◆ MATERIAL PROVIDED
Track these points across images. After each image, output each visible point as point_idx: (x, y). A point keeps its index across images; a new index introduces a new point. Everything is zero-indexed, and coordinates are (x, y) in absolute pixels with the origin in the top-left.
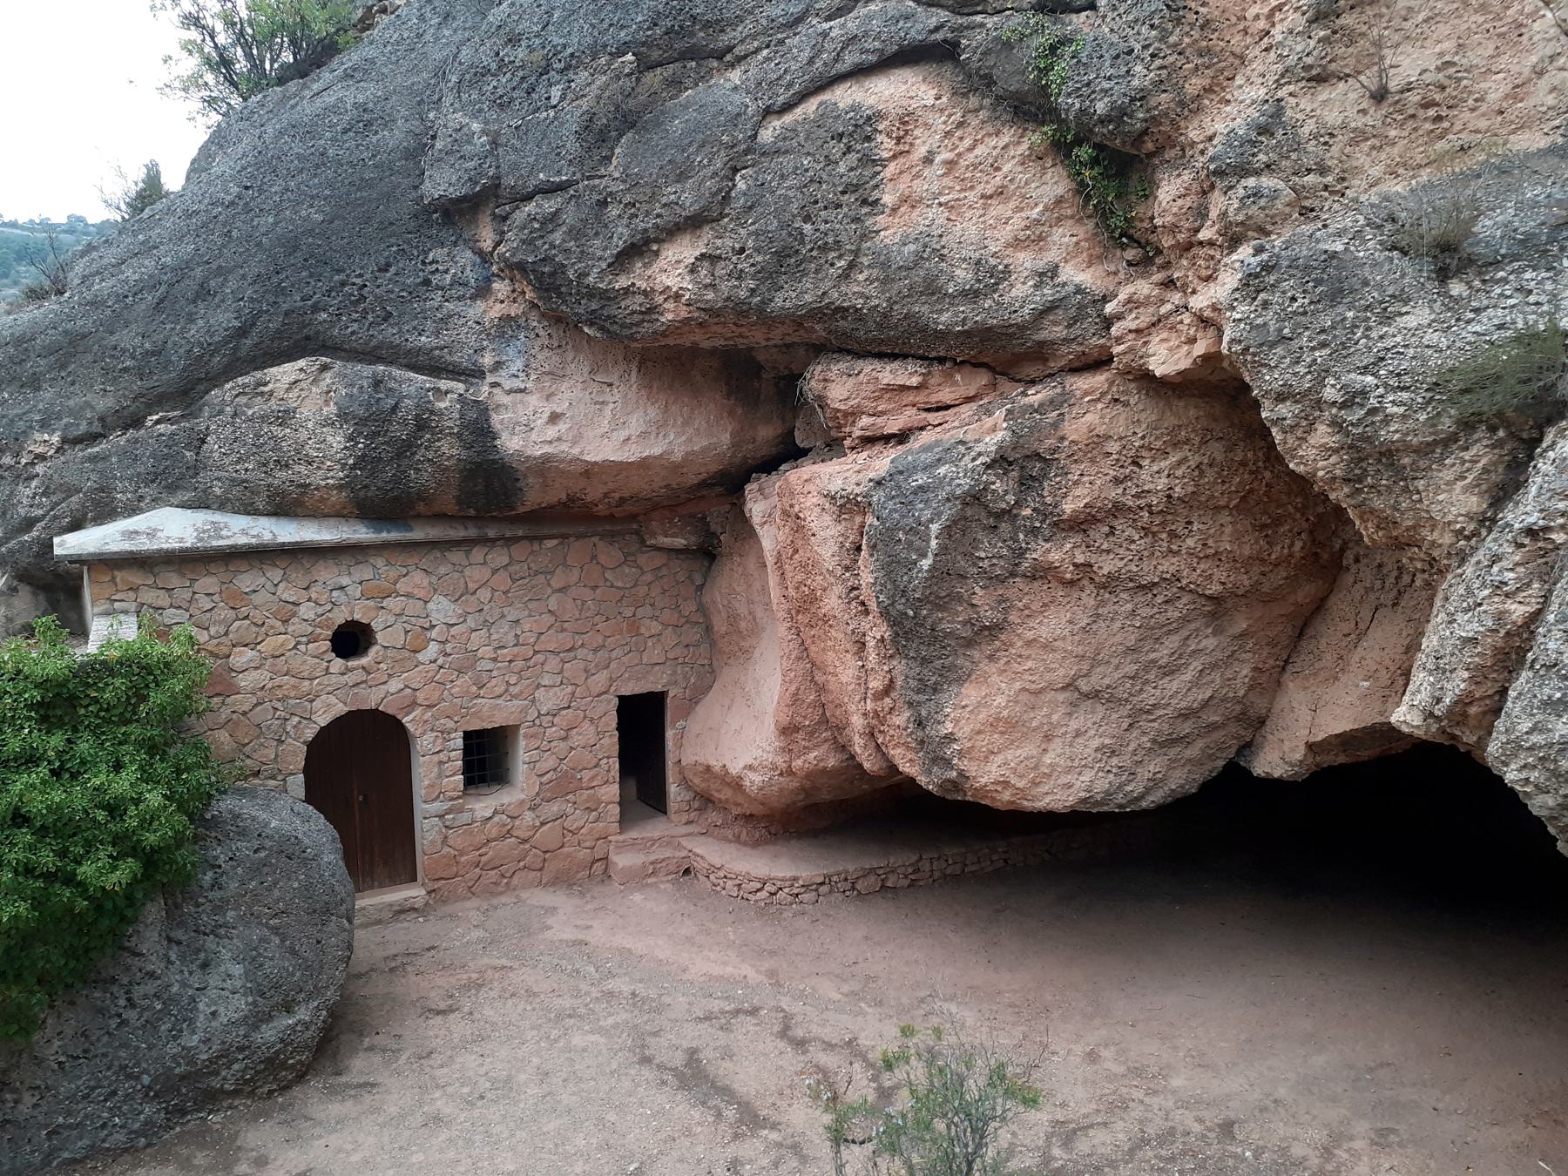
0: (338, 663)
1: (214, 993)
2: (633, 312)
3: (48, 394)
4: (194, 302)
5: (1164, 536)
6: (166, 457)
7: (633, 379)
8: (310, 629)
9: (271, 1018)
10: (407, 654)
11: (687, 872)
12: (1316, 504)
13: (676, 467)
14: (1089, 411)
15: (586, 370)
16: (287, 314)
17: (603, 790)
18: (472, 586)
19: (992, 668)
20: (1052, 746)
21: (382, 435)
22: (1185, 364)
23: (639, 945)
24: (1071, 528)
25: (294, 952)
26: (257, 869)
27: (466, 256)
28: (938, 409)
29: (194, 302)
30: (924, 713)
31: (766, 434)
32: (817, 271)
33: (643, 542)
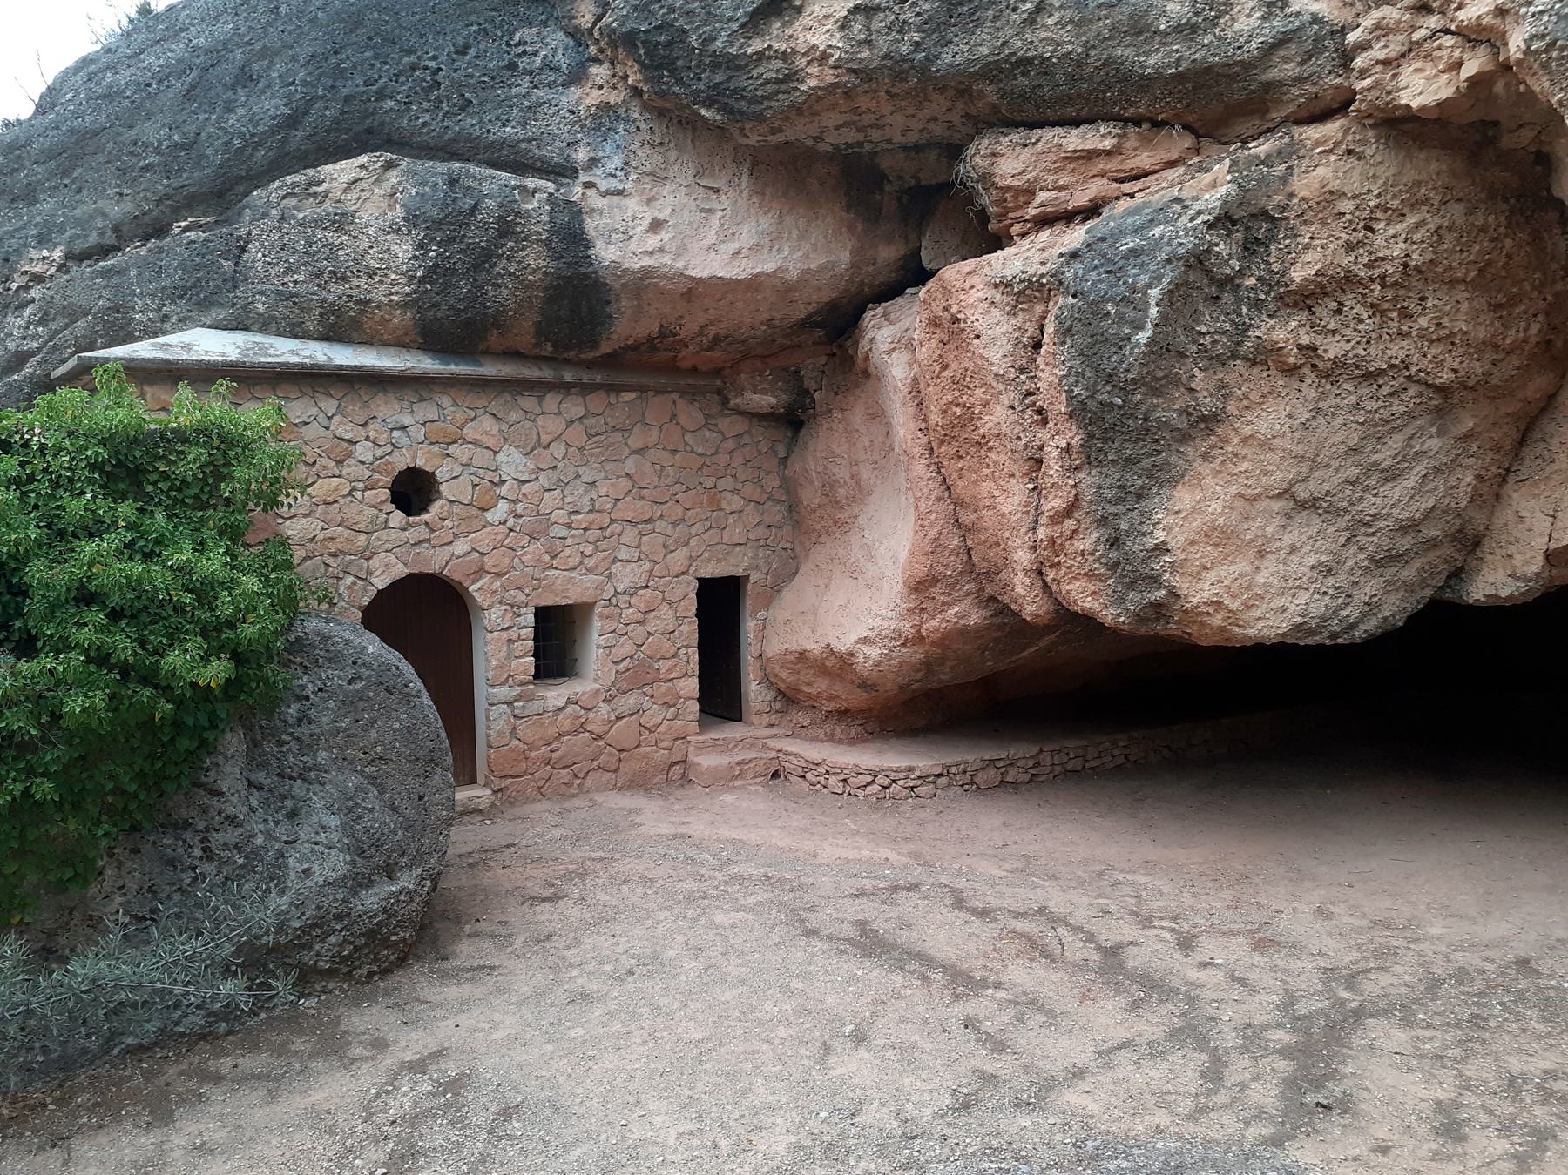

◆ GOAL
Can you put every one of the entries above into a Markdown table with the columns Row and Line, numbering each line and skipping any blank ones? Leave the pictures out of the table.

◆ COMPLETED TASK
| Row | Line |
|---|---|
| 1 | Track these points across images. After each image, output each visible point as point_idx: (x, y). A point keeps its index across images; a new index introduces a new point. Everything is zero-indexed, and coordinates are (x, y) in absolute pixels with the origin in the top-left. |
| 2 | 0: (338, 663) |
| 3 | 1: (214, 993) |
| 4 | 2: (633, 312) |
| 5 | 3: (48, 394) |
| 6 | 4: (194, 302) |
| 7 | 5: (1164, 536) |
| 8 | 6: (166, 457) |
| 9 | 7: (633, 379) |
| 10 | 8: (310, 629) |
| 11 | 9: (271, 1018) |
| 12 | 10: (407, 654) |
| 13 | 11: (687, 872) |
| 14 | 12: (1316, 504) |
| 15 | 13: (676, 467) |
| 16 | 14: (1089, 411) |
| 17 | 15: (586, 370) |
| 18 | 16: (287, 314) |
| 19 | 17: (603, 790) |
| 20 | 18: (472, 586) |
| 21 | 19: (992, 668) |
| 22 | 20: (1052, 746) |
| 23 | 21: (382, 435) |
| 24 | 22: (1185, 364) |
| 25 | 23: (639, 945) |
| 26 | 24: (1071, 528) |
| 27 | 25: (294, 952) |
| 28 | 26: (257, 869) |
| 29 | 27: (466, 256) |
| 30 | 28: (938, 409) |
| 31 | 29: (194, 302) |
| 32 | 30: (924, 713) |
| 33 | 31: (766, 434) |
| 34 | 32: (817, 271) |
| 35 | 33: (643, 542) |